Go through the following data and transcribe exactly the stretch of lines from the one holding "BAT1: 7.4V (plus" to the one holding "U4 pin HOLD: GND -> +5V", both included.

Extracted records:
======

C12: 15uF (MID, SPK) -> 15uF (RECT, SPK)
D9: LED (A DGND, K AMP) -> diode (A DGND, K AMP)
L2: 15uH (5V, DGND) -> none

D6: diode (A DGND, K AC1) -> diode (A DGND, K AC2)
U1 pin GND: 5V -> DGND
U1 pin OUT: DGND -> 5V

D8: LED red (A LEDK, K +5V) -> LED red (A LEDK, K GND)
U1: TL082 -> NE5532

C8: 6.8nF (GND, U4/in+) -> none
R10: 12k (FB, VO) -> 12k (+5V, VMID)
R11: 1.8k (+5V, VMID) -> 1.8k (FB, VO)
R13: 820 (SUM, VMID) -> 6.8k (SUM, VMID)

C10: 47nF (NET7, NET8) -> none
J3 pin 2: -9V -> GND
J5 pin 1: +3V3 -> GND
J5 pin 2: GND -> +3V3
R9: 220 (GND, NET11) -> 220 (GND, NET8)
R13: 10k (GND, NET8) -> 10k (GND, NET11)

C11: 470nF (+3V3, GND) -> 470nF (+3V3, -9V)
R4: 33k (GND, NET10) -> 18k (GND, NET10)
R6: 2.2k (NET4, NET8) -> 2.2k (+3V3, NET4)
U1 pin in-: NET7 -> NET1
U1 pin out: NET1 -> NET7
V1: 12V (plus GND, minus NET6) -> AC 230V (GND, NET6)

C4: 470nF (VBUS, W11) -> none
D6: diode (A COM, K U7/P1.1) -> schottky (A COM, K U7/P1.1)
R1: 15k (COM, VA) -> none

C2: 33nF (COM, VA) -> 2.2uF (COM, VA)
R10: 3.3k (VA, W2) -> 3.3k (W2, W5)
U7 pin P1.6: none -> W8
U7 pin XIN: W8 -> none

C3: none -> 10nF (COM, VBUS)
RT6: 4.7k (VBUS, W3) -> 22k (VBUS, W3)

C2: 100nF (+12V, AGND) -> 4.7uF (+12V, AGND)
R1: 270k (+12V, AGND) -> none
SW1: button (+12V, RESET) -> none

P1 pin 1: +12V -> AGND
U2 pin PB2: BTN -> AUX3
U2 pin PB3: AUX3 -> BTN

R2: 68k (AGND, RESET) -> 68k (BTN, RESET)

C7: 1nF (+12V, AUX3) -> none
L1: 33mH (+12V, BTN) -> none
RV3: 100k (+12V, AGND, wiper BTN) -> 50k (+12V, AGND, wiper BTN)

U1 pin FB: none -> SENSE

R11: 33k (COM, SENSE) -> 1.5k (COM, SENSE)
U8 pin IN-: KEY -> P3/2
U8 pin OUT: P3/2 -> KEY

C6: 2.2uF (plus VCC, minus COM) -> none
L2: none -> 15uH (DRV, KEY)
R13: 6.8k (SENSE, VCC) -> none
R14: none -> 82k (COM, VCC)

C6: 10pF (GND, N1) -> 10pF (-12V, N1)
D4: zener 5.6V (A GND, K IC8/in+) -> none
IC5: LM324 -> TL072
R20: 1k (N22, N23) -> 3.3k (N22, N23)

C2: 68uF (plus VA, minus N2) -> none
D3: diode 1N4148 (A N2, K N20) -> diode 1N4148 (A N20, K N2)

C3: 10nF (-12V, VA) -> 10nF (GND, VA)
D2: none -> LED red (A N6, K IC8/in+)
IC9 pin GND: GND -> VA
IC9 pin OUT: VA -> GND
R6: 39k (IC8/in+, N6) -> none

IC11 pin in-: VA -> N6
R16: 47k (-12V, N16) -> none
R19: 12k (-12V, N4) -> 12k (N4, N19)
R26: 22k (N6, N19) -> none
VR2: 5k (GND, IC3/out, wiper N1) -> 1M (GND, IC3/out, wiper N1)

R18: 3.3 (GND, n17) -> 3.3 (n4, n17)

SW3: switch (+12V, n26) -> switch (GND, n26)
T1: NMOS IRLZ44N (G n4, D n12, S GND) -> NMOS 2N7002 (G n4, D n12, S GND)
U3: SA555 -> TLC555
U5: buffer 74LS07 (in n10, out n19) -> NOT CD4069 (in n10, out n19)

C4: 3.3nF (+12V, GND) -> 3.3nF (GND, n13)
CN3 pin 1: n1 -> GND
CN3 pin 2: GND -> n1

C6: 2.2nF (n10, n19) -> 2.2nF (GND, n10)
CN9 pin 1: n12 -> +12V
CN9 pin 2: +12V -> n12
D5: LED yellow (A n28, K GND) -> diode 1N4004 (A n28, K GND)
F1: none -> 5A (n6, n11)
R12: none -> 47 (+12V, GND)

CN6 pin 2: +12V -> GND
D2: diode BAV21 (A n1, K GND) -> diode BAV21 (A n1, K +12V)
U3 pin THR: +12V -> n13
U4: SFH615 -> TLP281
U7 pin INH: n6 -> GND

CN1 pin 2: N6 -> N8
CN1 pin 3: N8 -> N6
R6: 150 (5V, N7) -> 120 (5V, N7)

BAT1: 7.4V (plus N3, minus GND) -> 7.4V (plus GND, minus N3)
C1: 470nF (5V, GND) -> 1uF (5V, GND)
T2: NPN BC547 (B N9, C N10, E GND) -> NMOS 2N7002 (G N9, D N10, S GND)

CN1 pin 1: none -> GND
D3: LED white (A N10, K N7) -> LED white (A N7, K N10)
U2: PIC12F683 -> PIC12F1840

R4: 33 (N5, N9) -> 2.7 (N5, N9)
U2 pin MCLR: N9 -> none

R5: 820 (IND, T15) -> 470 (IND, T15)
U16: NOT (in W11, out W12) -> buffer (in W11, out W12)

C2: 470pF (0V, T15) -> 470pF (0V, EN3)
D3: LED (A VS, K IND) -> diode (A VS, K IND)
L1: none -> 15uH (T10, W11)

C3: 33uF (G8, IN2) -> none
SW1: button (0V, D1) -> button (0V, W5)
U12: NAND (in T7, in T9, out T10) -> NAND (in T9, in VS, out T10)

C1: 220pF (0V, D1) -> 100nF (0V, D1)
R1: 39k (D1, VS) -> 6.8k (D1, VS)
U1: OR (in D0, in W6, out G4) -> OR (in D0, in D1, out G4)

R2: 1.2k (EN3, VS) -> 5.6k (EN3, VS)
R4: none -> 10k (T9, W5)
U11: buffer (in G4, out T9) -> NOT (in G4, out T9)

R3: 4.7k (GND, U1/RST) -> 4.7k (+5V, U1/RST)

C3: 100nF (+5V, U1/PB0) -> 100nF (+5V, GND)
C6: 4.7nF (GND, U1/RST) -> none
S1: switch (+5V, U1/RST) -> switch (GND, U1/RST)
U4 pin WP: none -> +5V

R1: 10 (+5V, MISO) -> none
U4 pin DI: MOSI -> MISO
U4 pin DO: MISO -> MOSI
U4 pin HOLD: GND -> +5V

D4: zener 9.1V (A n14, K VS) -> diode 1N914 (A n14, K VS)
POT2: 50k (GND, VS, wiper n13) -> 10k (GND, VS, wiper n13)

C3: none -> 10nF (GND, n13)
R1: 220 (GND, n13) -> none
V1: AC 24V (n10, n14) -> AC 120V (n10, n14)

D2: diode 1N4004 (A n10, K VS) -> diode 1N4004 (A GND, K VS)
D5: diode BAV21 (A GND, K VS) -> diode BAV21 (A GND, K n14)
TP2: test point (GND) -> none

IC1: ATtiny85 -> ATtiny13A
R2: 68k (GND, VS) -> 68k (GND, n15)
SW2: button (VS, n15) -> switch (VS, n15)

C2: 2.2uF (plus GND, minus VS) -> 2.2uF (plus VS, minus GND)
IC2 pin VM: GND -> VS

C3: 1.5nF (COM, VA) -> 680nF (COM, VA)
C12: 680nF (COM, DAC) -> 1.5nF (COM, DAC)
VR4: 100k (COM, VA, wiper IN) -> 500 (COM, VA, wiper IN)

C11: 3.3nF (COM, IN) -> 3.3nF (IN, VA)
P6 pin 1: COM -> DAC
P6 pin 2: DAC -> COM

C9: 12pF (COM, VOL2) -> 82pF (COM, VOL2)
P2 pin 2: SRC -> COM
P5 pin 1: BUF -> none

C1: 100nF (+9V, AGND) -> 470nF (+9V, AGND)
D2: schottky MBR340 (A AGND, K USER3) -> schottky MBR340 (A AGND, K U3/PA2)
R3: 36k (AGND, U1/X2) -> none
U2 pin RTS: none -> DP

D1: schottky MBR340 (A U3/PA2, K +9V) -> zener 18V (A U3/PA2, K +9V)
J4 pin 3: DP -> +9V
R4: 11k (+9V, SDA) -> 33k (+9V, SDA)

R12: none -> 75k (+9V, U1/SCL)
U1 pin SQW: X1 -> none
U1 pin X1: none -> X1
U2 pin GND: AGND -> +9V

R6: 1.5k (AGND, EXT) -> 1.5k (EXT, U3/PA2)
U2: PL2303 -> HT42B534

======

Written response:
BAT1: 7.4V (plus N3, minus GND) -> 7.4V (plus GND, minus N3)
C1: 470nF (5V, GND) -> 1uF (5V, GND)
T2: NPN BC547 (B N9, C N10, E GND) -> NMOS 2N7002 (G N9, D N10, S GND)

CN1 pin 1: none -> GND
D3: LED white (A N10, K N7) -> LED white (A N7, K N10)
U2: PIC12F683 -> PIC12F1840

R4: 33 (N5, N9) -> 2.7 (N5, N9)
U2 pin MCLR: N9 -> none

R5: 820 (IND, T15) -> 470 (IND, T15)
U16: NOT (in W11, out W12) -> buffer (in W11, out W12)

C2: 470pF (0V, T15) -> 470pF (0V, EN3)
D3: LED (A VS, K IND) -> diode (A VS, K IND)
L1: none -> 15uH (T10, W11)

C3: 33uF (G8, IN2) -> none
SW1: button (0V, D1) -> button (0V, W5)
U12: NAND (in T7, in T9, out T10) -> NAND (in T9, in VS, out T10)

C1: 220pF (0V, D1) -> 100nF (0V, D1)
R1: 39k (D1, VS) -> 6.8k (D1, VS)
U1: OR (in D0, in W6, out G4) -> OR (in D0, in D1, out G4)

R2: 1.2k (EN3, VS) -> 5.6k (EN3, VS)
R4: none -> 10k (T9, W5)
U11: buffer (in G4, out T9) -> NOT (in G4, out T9)

R3: 4.7k (GND, U1/RST) -> 4.7k (+5V, U1/RST)

C3: 100nF (+5V, U1/PB0) -> 100nF (+5V, GND)
C6: 4.7nF (GND, U1/RST) -> none
S1: switch (+5V, U1/RST) -> switch (GND, U1/RST)
U4 pin WP: none -> +5V

R1: 10 (+5V, MISO) -> none
U4 pin DI: MOSI -> MISO
U4 pin DO: MISO -> MOSI
U4 pin HOLD: GND -> +5V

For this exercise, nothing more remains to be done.